● The task
From the records below, extract all the text exactly and leave the images behind.

● Data for review
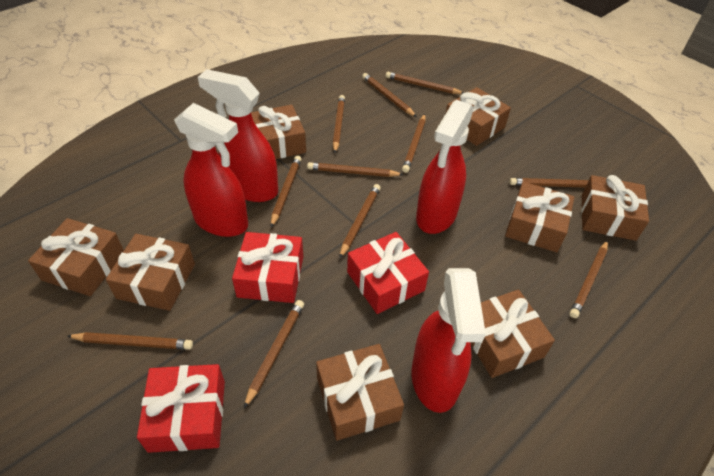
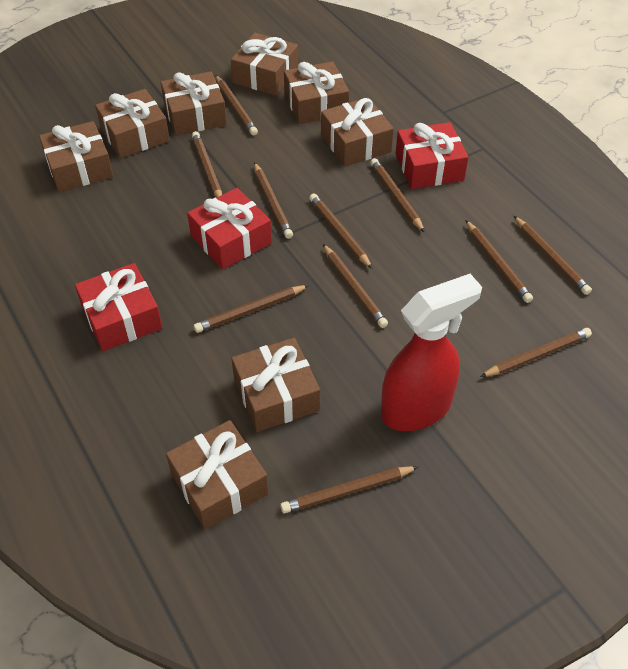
red spray bottle: 4 -> 1

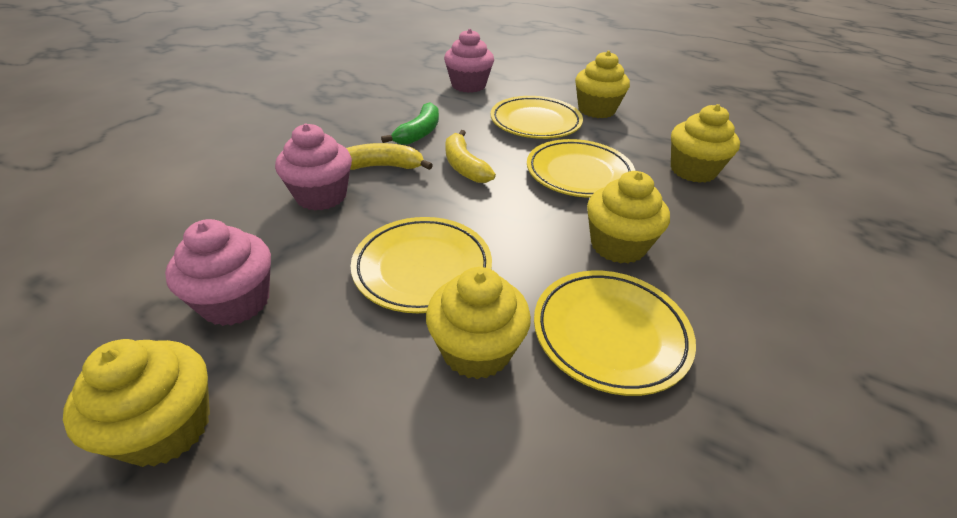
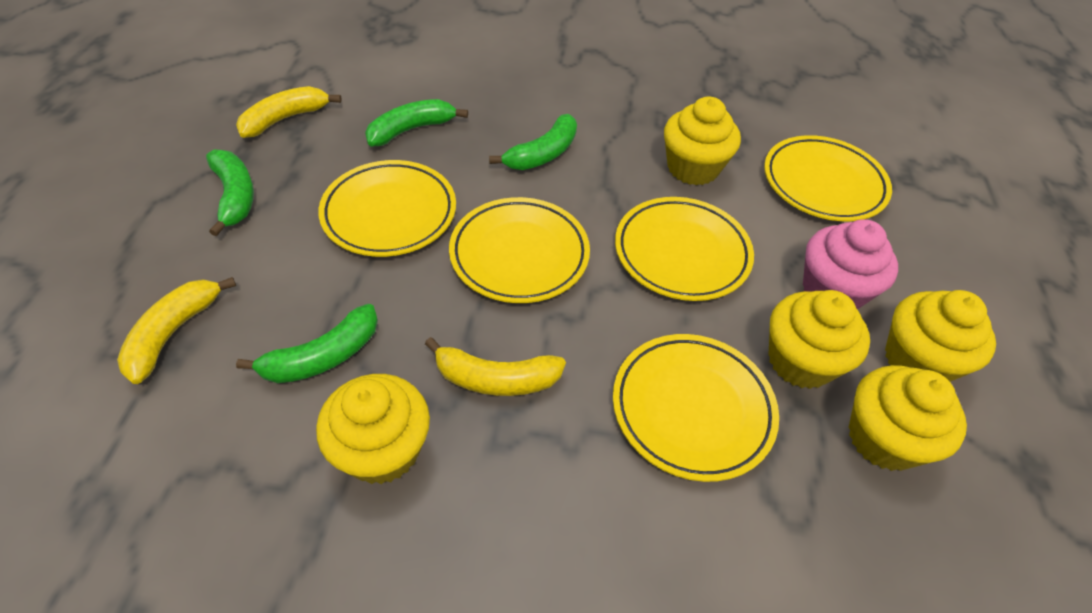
green banana: 1 -> 4
pink cupcake: 3 -> 1
yellow banana: 2 -> 3
yellow plate: 4 -> 5

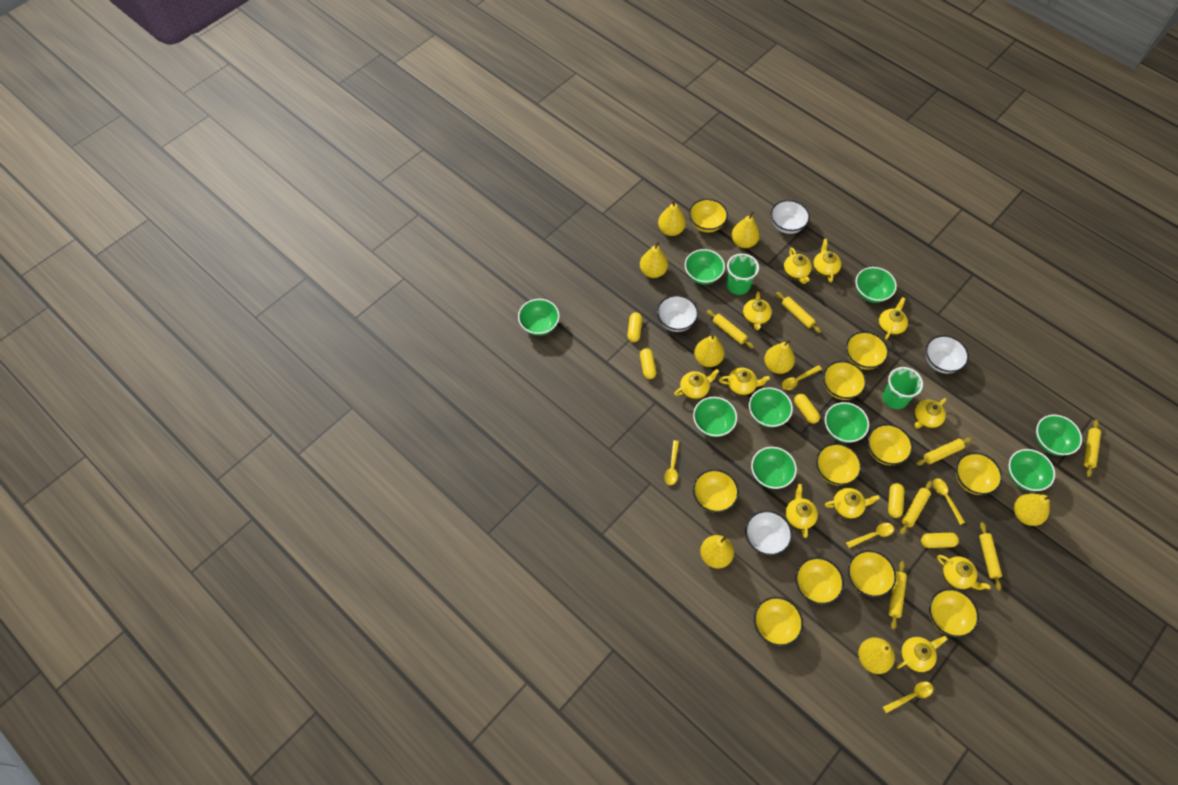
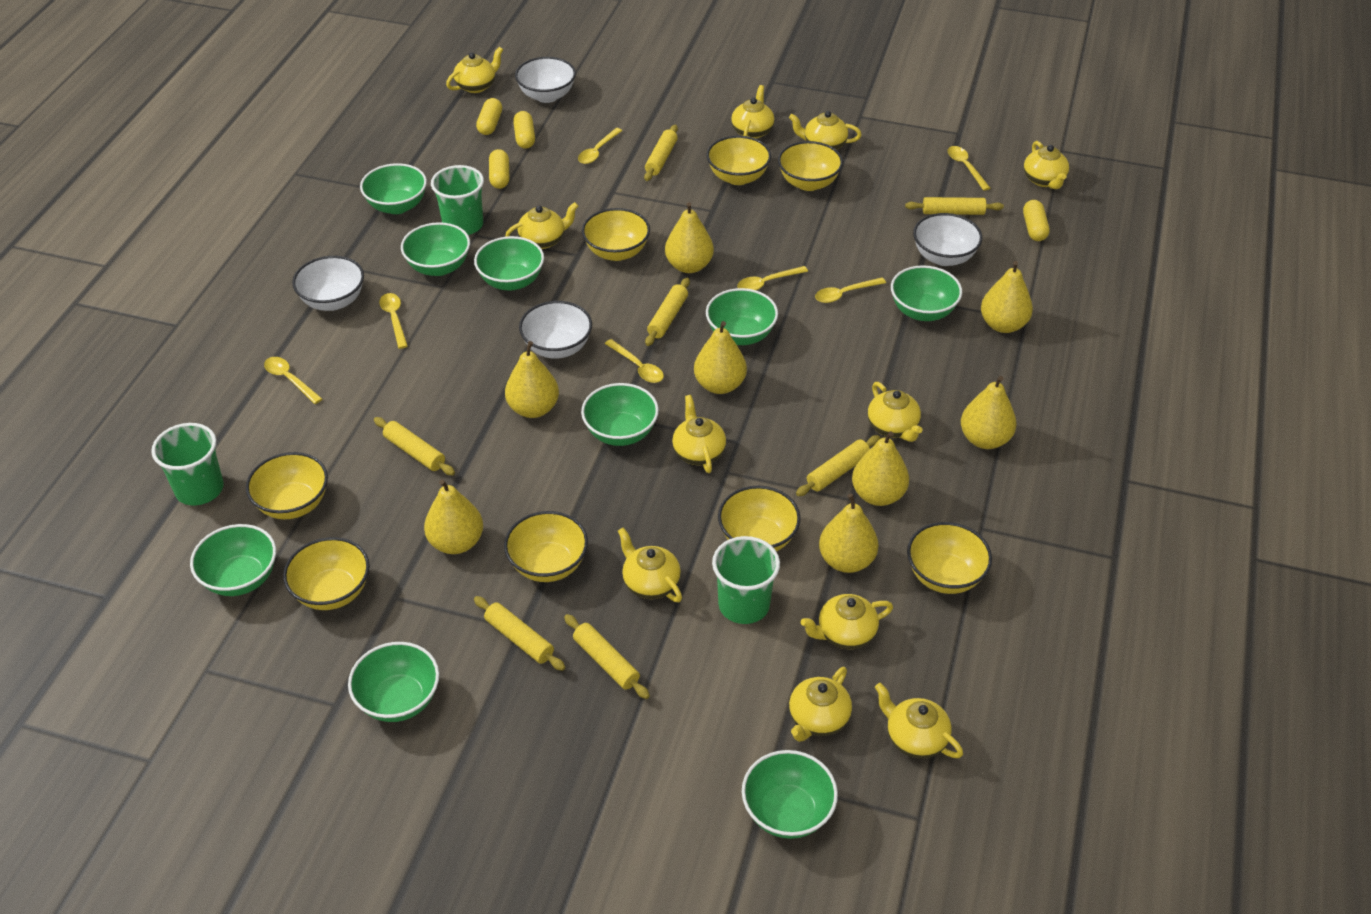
green cup: 2 -> 3
yellow bowl: 11 -> 8
yellow capsule: 5 -> 4
yellow spoon: 5 -> 7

● Task result
red spray bottle: 4 -> 1

green banana: 1 -> 4
pink cupcake: 3 -> 1
yellow banana: 2 -> 3
yellow plate: 4 -> 5

green cup: 2 -> 3
yellow bowl: 11 -> 8
yellow capsule: 5 -> 4
yellow spoon: 5 -> 7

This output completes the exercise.